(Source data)
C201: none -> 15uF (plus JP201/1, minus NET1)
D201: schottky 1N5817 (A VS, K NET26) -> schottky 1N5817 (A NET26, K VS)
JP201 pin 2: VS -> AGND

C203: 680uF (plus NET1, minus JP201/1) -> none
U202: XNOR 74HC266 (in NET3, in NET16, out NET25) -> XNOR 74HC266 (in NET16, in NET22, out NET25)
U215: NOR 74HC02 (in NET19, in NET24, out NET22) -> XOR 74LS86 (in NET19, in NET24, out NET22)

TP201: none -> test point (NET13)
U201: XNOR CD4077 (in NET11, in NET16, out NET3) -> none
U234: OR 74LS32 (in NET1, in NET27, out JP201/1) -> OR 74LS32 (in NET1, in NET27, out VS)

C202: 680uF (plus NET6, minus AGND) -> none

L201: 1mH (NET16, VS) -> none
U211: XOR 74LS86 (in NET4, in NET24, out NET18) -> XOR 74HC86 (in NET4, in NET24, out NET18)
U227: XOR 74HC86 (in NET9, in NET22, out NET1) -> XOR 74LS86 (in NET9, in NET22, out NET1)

- TASK DIRECTIONS -
An exact copy of all the records is what is needed here.

- WRITTEN ANSWER -
C201: none -> 15uF (plus JP201/1, minus NET1)
D201: schottky 1N5817 (A VS, K NET26) -> schottky 1N5817 (A NET26, K VS)
JP201 pin 2: VS -> AGND

C203: 680uF (plus NET1, minus JP201/1) -> none
U202: XNOR 74HC266 (in NET3, in NET16, out NET25) -> XNOR 74HC266 (in NET16, in NET22, out NET25)
U215: NOR 74HC02 (in NET19, in NET24, out NET22) -> XOR 74LS86 (in NET19, in NET24, out NET22)

TP201: none -> test point (NET13)
U201: XNOR CD4077 (in NET11, in NET16, out NET3) -> none
U234: OR 74LS32 (in NET1, in NET27, out JP201/1) -> OR 74LS32 (in NET1, in NET27, out VS)

C202: 680uF (plus NET6, minus AGND) -> none

L201: 1mH (NET16, VS) -> none
U211: XOR 74LS86 (in NET4, in NET24, out NET18) -> XOR 74HC86 (in NET4, in NET24, out NET18)
U227: XOR 74HC86 (in NET9, in NET22, out NET1) -> XOR 74LS86 (in NET9, in NET22, out NET1)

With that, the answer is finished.